From the entries below, determine the number of lines that contain "RESET". Give that number by itself.

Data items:
+++++

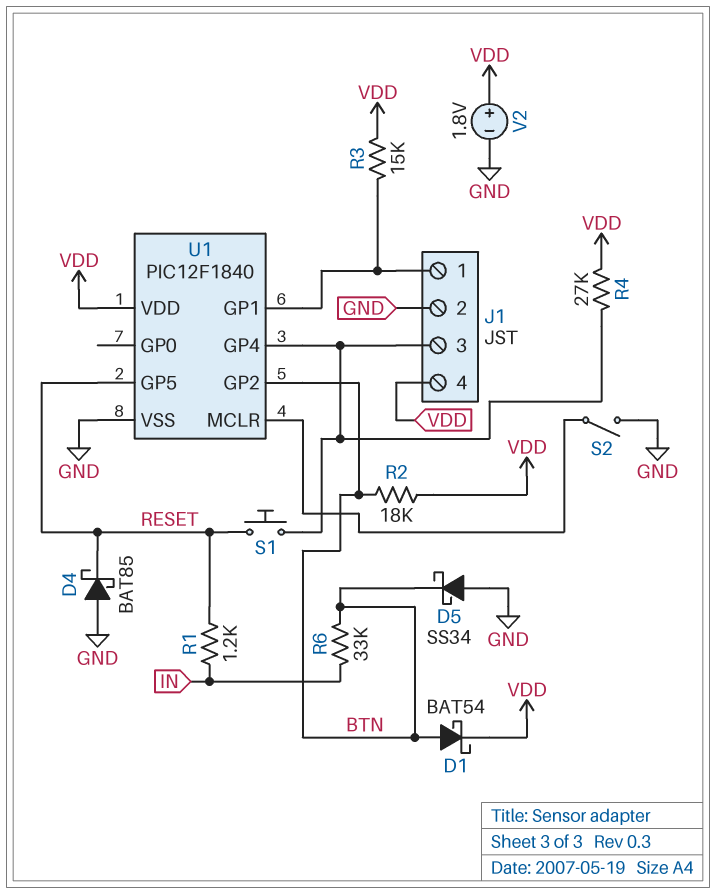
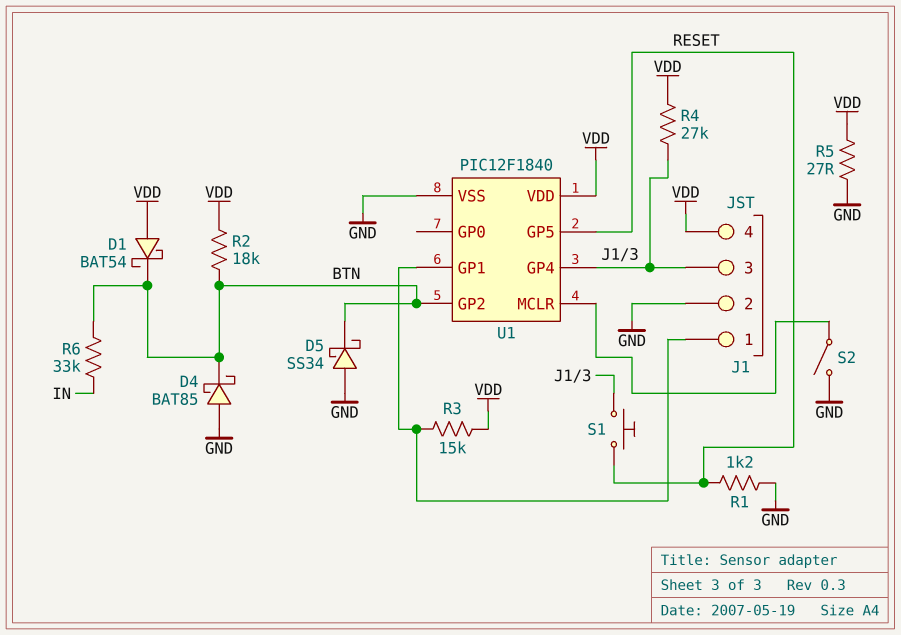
D1: schottky BAT54 (A BTN, K VDD) -> schottky BAT54 (A VDD, K BTN)
D4: schottky BAT85 (A GND, K RESET) -> schottky BAT85 (A GND, K BTN)
R1: 1.2k (IN, RESET) -> 1.2k (GND, RESET)
R5: none -> 27 (GND, VDD)
V2: 1.8V (plus VDD, minus GND) -> none

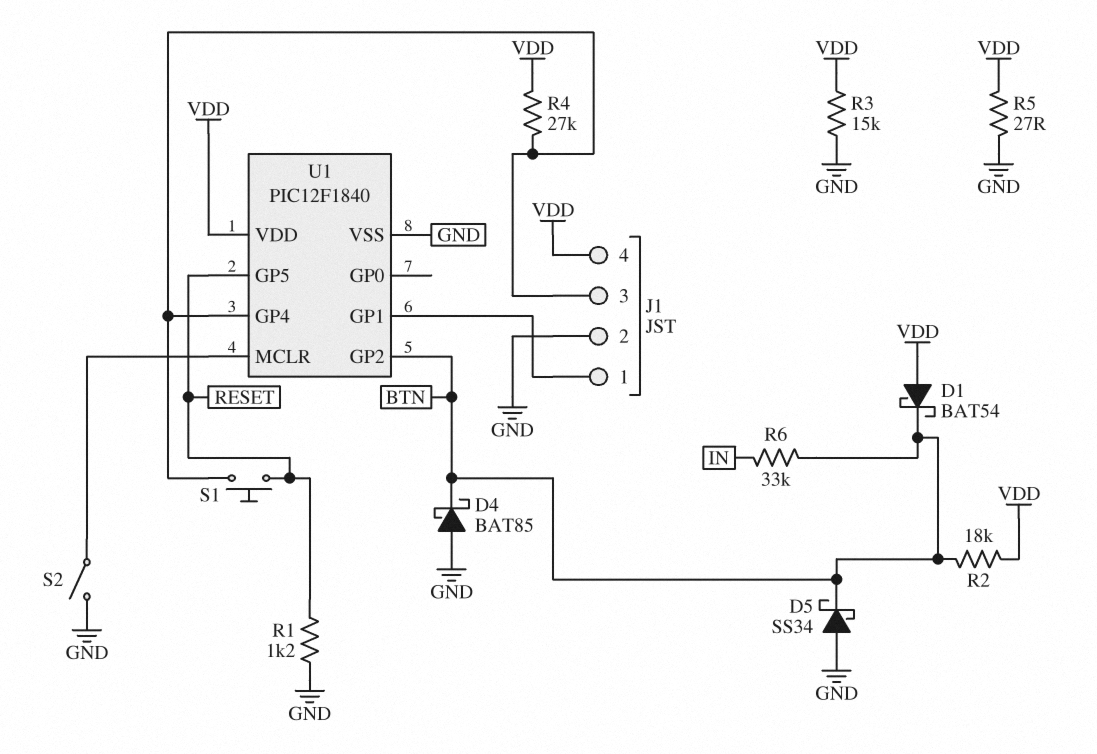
R3: 15k (J1/1, VDD) -> 15k (GND, VDD)

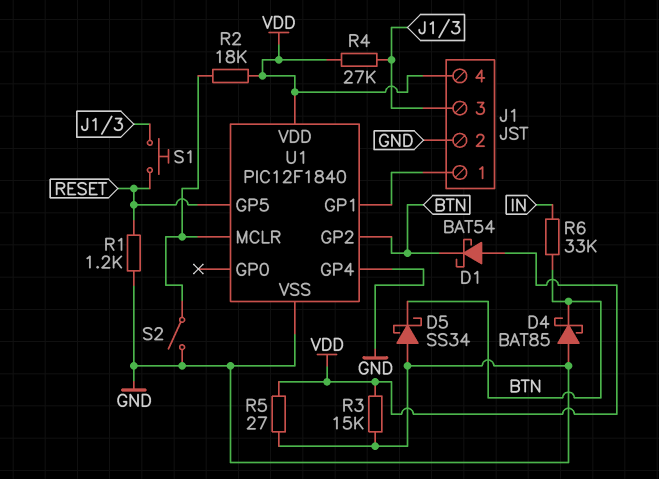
R2: 18k (BTN, VDD) -> 18k (U1/MCLR, VDD)
U1 pin GP4: J1/3 -> GND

+++++

**Solution for this task**
2